* _Aim_:
Update everything from the line containing "brown ellipse: moved" down to the line containing "gray semicircle: rotated", both included, by replacing "px" with "pixels" and changing nothing else. Leave the pictures out of your answer.

━━━━━ Dataset ━━━━━

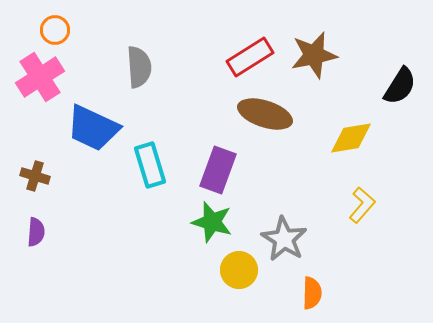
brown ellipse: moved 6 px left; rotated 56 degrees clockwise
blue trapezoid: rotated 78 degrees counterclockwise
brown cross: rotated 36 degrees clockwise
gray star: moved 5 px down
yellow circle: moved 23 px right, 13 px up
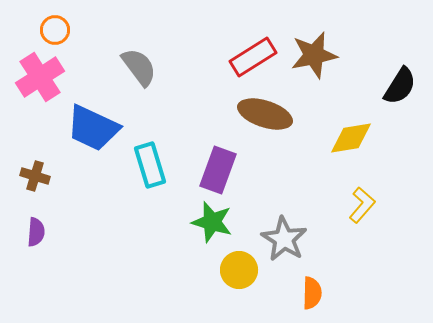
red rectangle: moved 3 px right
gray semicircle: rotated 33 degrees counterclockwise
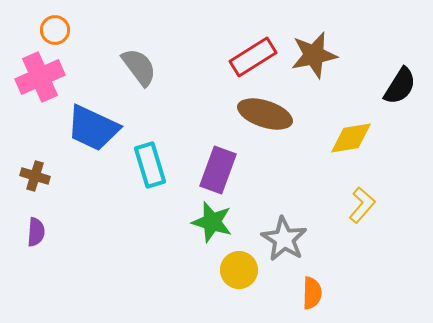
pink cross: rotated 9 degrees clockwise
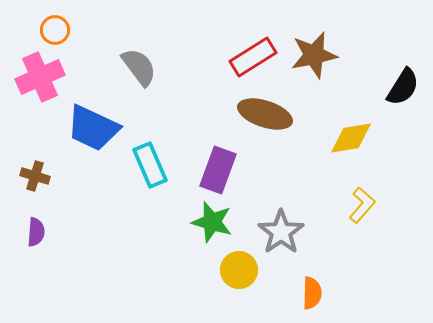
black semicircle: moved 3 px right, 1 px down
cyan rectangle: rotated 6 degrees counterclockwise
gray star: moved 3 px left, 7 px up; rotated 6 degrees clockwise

━━━━━
━━━━━ Dataset ━━━━━

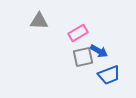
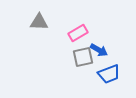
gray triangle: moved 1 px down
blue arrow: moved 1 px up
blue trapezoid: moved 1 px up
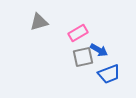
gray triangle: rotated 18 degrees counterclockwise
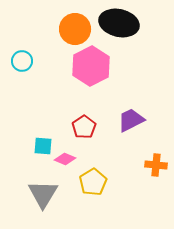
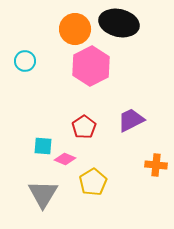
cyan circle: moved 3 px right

━━━━━

* _Correct output_:
brown ellipse: moved 6 pixels left; rotated 56 degrees clockwise
blue trapezoid: rotated 78 degrees counterclockwise
brown cross: rotated 36 degrees clockwise
gray star: moved 5 pixels down
yellow circle: moved 23 pixels right, 13 pixels up
red rectangle: moved 3 pixels right
gray semicircle: rotated 33 degrees counterclockwise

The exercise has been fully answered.